Directions for this task
Copy out each line from the material where the word "RELAY" is found.

╔══

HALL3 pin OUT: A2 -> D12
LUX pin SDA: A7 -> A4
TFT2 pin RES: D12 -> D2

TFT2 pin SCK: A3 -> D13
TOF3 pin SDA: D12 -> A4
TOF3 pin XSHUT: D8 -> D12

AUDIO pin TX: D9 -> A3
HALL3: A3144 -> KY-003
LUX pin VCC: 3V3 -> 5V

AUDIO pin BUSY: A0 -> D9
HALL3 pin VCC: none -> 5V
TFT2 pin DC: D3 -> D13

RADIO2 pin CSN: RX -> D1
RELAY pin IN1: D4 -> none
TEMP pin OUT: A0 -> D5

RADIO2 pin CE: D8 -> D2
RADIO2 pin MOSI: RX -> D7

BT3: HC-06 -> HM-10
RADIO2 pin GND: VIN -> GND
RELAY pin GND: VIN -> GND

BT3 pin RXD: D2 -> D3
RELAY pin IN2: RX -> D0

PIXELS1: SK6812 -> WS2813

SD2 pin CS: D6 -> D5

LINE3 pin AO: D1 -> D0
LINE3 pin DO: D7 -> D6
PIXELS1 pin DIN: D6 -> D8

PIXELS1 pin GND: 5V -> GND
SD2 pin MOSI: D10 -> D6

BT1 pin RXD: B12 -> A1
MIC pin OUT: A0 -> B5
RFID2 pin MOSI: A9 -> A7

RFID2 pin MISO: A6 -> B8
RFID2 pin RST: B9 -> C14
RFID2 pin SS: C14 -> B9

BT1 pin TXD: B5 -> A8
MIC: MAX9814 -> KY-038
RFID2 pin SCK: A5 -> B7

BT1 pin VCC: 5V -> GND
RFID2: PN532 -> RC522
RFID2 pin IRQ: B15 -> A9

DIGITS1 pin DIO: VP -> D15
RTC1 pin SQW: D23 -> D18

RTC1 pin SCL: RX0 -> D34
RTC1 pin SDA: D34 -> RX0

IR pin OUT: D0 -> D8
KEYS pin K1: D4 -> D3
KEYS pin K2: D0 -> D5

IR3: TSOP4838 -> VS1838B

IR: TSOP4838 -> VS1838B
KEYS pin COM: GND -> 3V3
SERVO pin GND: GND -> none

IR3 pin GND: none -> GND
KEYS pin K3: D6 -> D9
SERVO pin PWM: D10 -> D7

╚══

Task solution
RELAY pin IN1: D4 -> none
RELAY pin GND: VIN -> GND
RELAY pin IN2: RX -> D0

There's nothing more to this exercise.